• [About this task]: Please return, word for word, the line containing "(276, 425) = (250, 226): black" and each line after it through the end of the data below, and nothing else.

• [Given data]:
◇ ◇ ◇ ◇ ◇

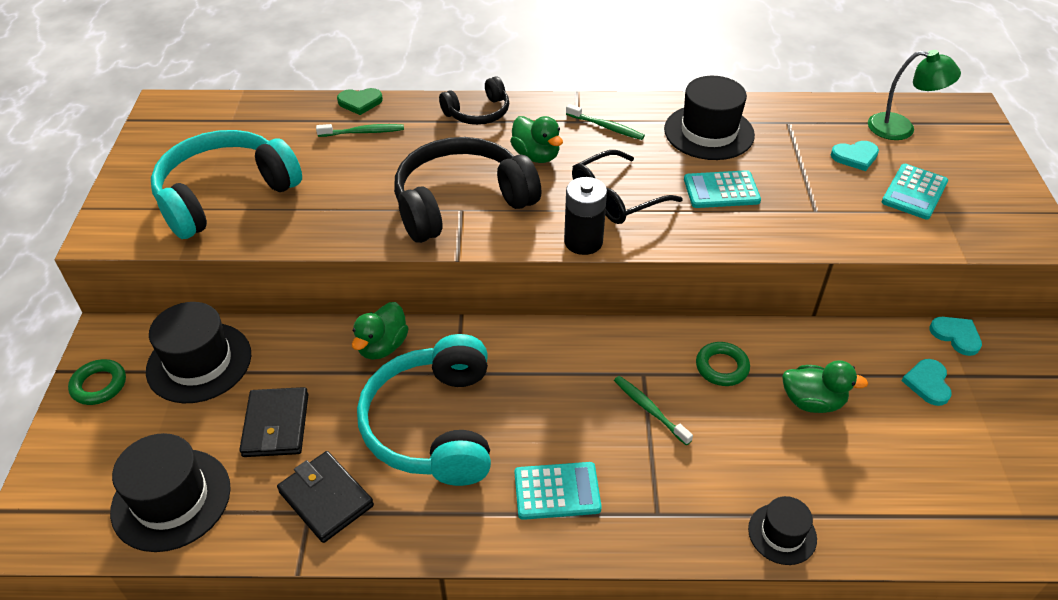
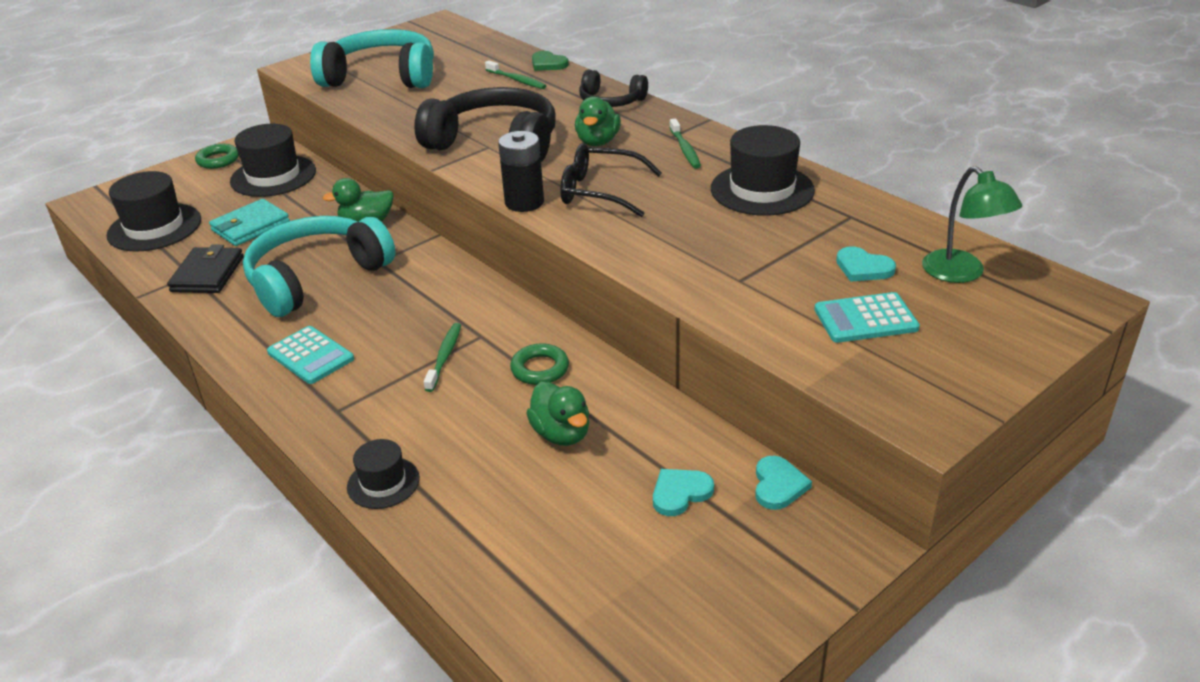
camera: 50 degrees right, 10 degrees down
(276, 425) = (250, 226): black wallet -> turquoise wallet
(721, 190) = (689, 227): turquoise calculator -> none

◇ ◇ ◇ ◇ ◇

• [Answer below]:
(276, 425) = (250, 226): black wallet -> turquoise wallet
(721, 190) = (689, 227): turquoise calculator -> none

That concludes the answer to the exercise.